» Object displacement listings:
------------------------
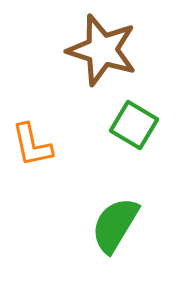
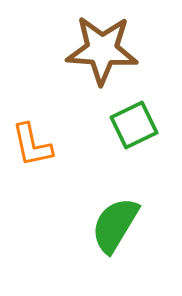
brown star: rotated 14 degrees counterclockwise
green square: rotated 33 degrees clockwise
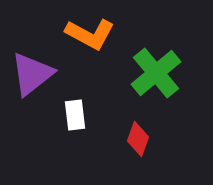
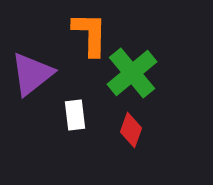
orange L-shape: rotated 117 degrees counterclockwise
green cross: moved 24 px left
red diamond: moved 7 px left, 9 px up
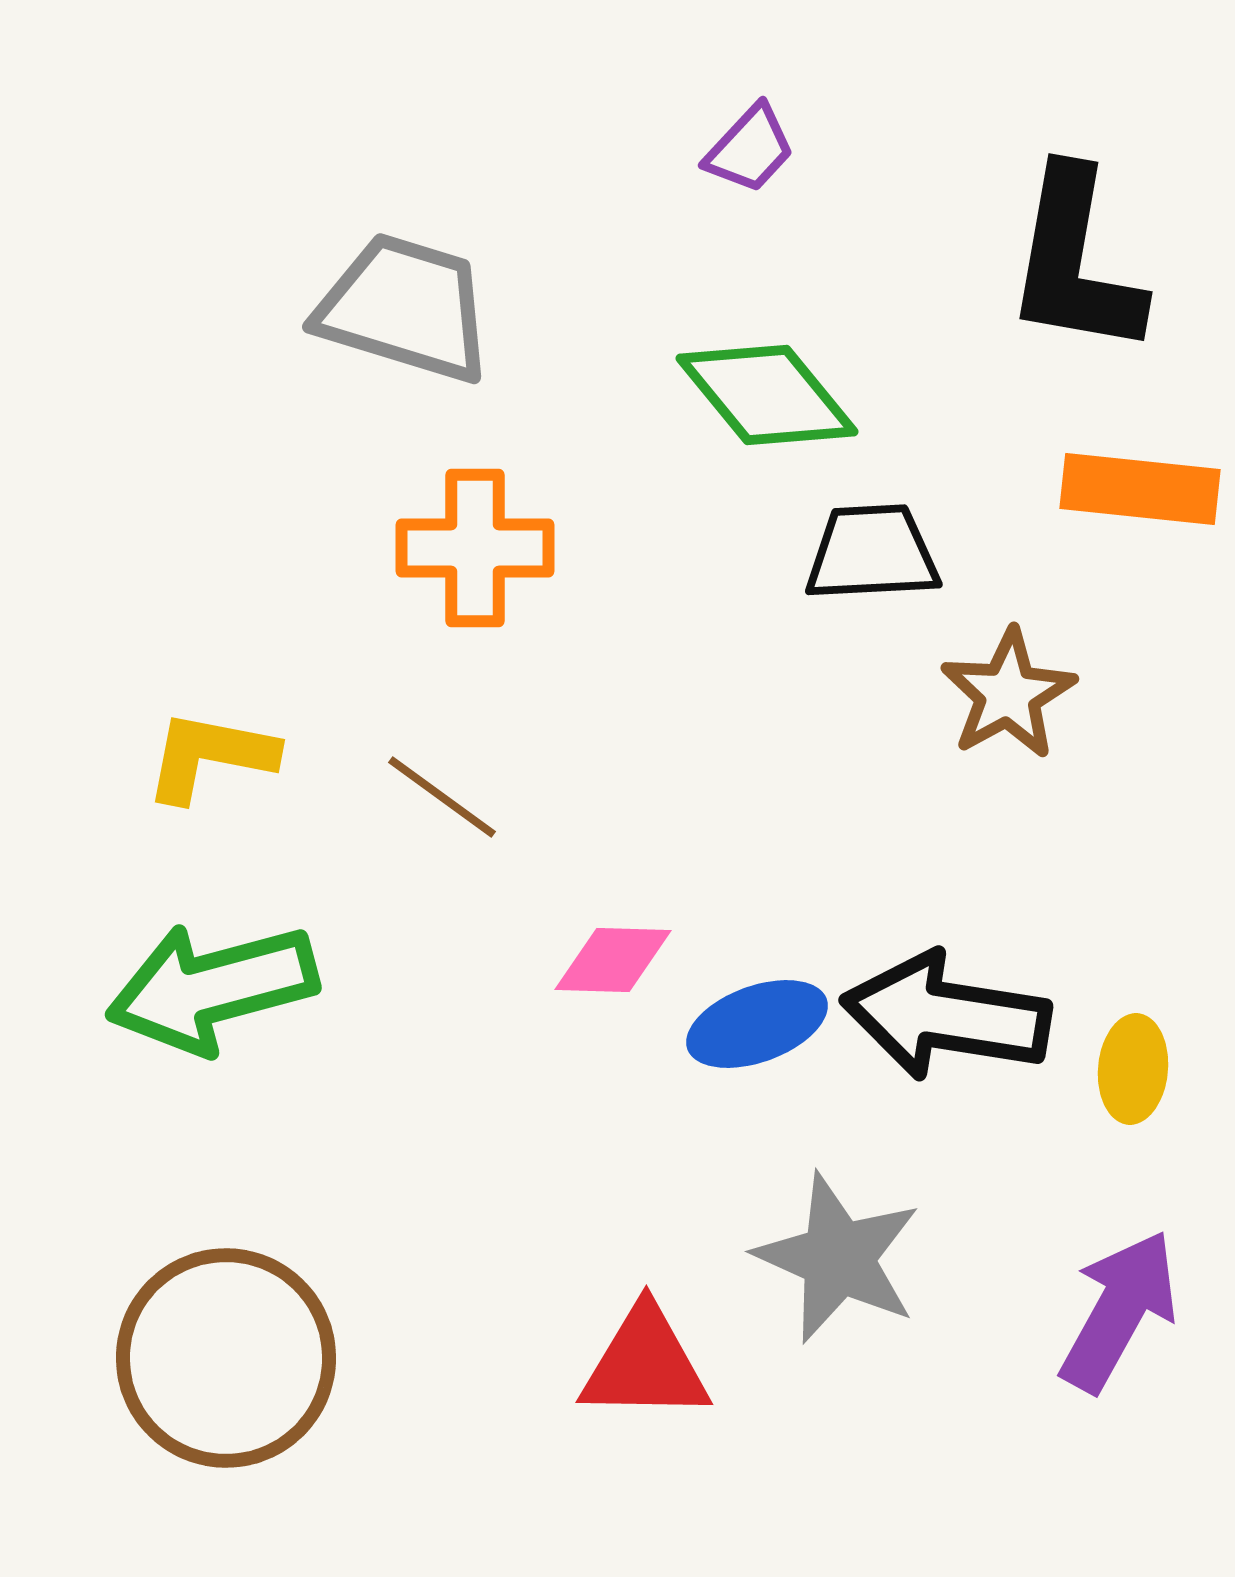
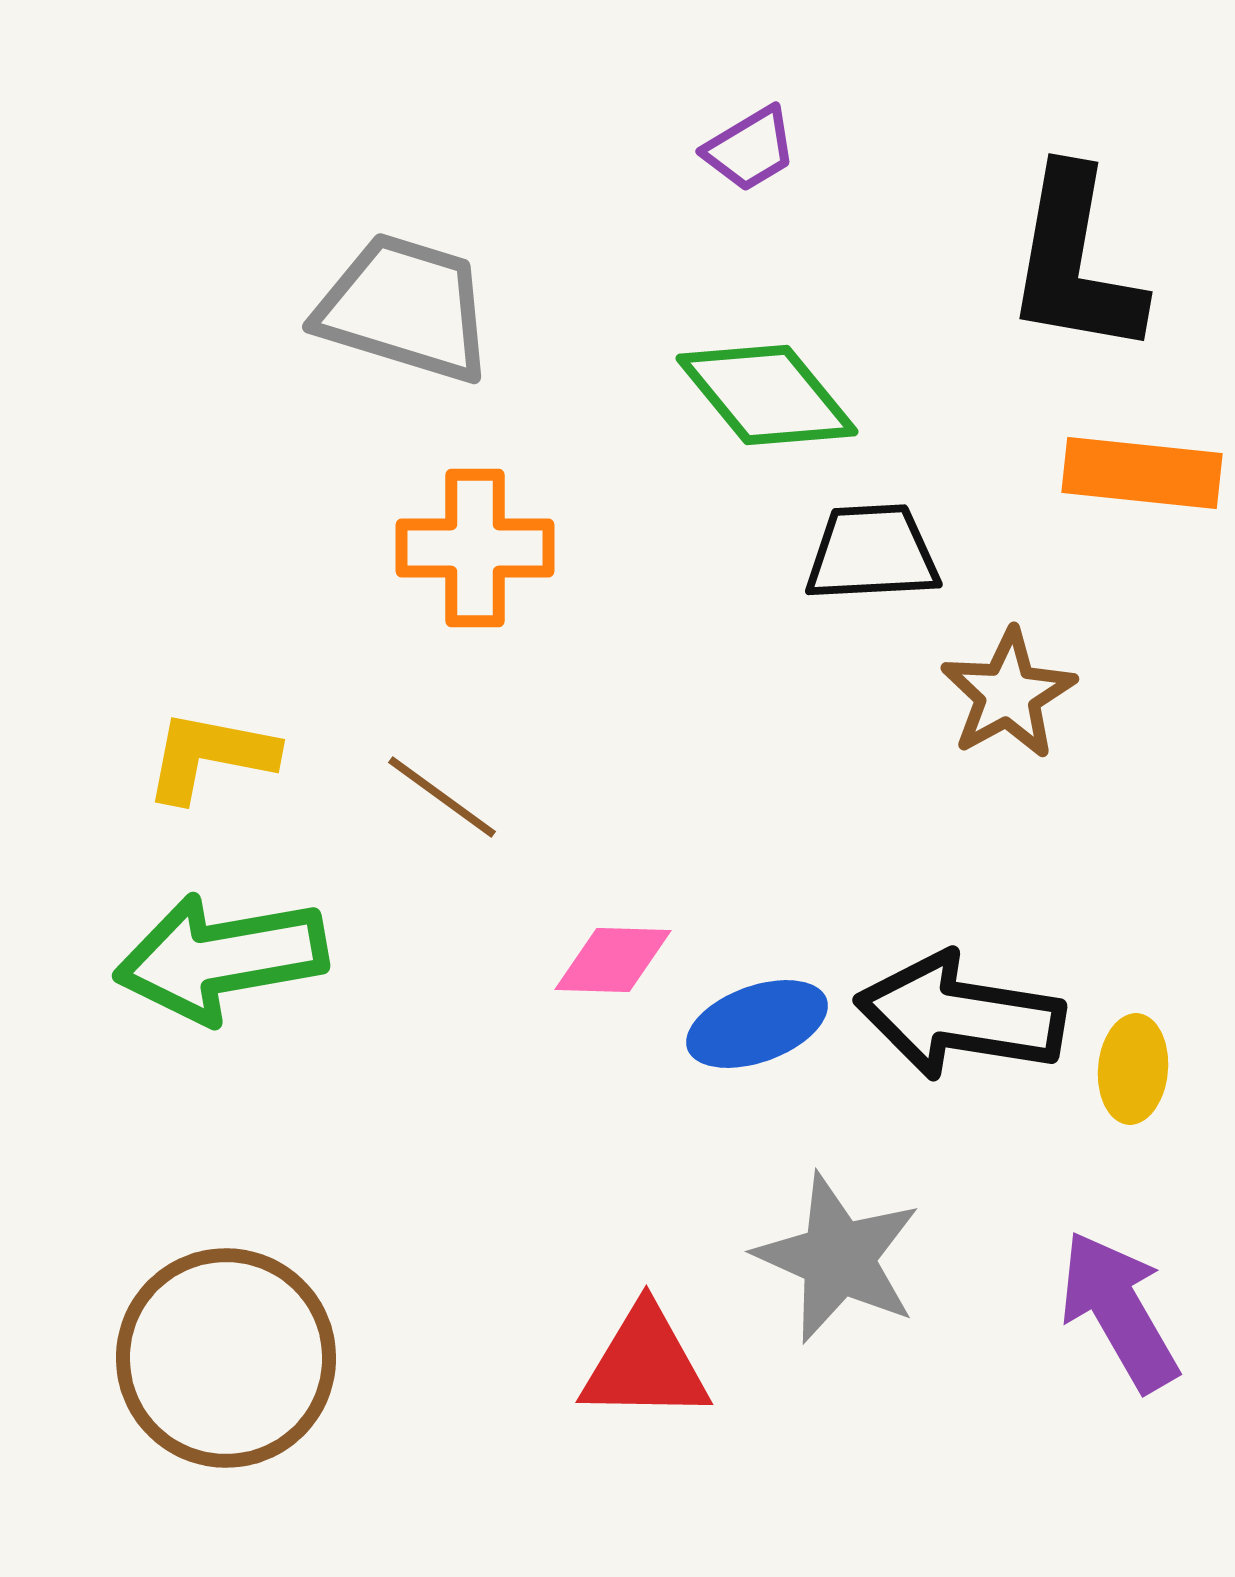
purple trapezoid: rotated 16 degrees clockwise
orange rectangle: moved 2 px right, 16 px up
green arrow: moved 9 px right, 30 px up; rotated 5 degrees clockwise
black arrow: moved 14 px right
purple arrow: rotated 59 degrees counterclockwise
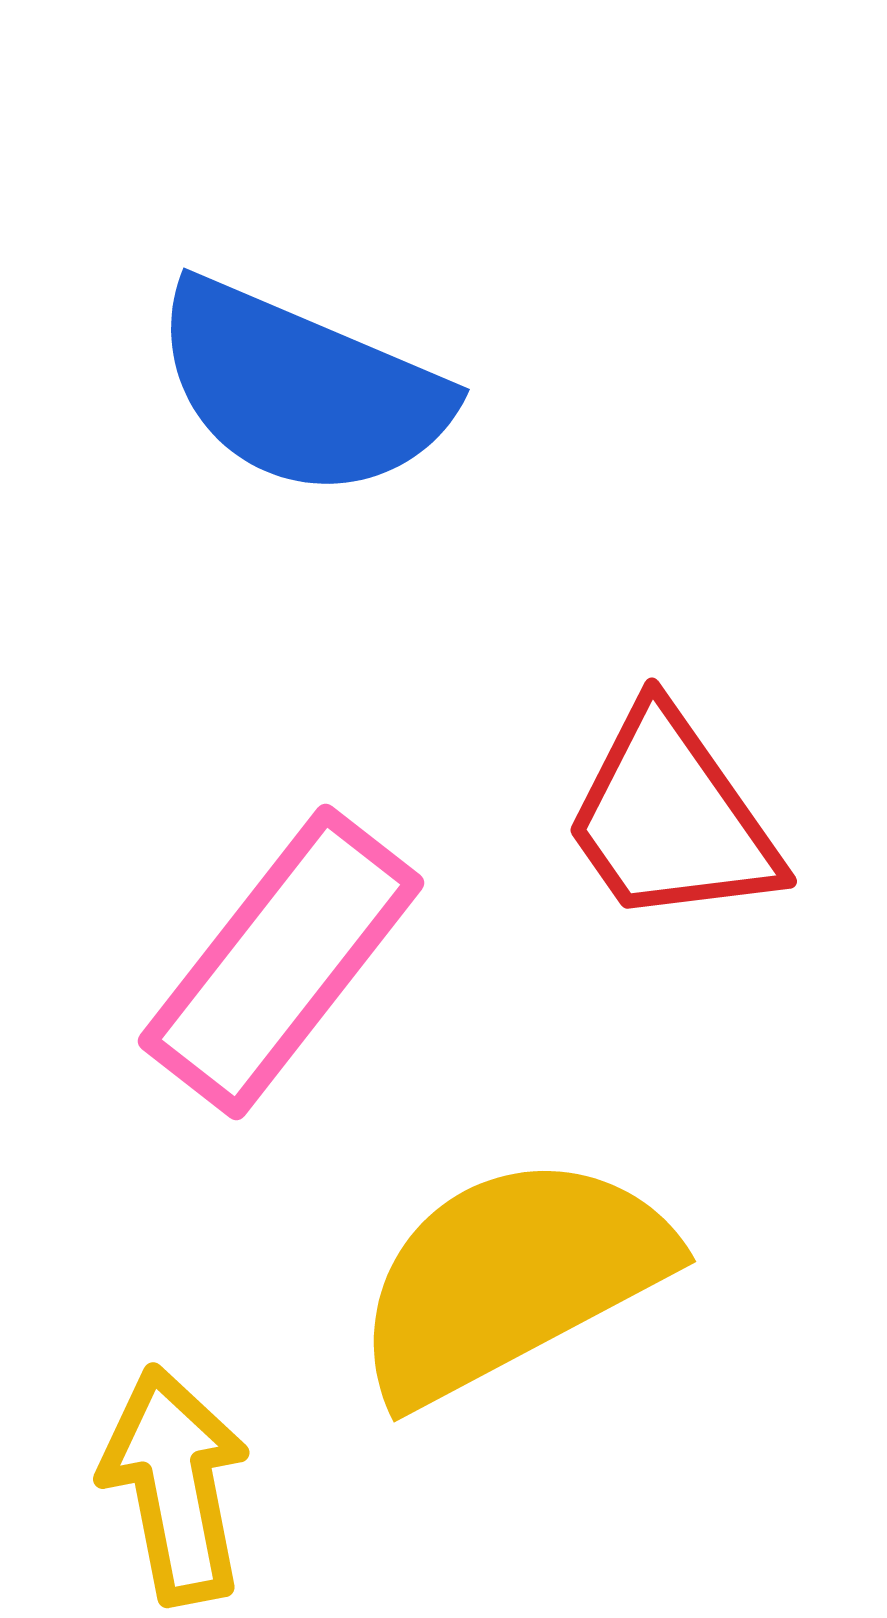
------------------------
» Problem description:
Leaving the pictures out, copy exactly the lines from the line that contains "green square: rotated 33 degrees clockwise" to the last line of the data, both ends included.

» Result:
green square: rotated 33 degrees clockwise
orange L-shape: rotated 117 degrees counterclockwise
green cross: moved 24 px left
red diamond: moved 7 px left, 9 px up
purple trapezoid: rotated 16 degrees clockwise
orange rectangle: moved 2 px right, 16 px up
green arrow: moved 9 px right, 30 px up; rotated 5 degrees clockwise
black arrow: moved 14 px right
purple arrow: rotated 59 degrees counterclockwise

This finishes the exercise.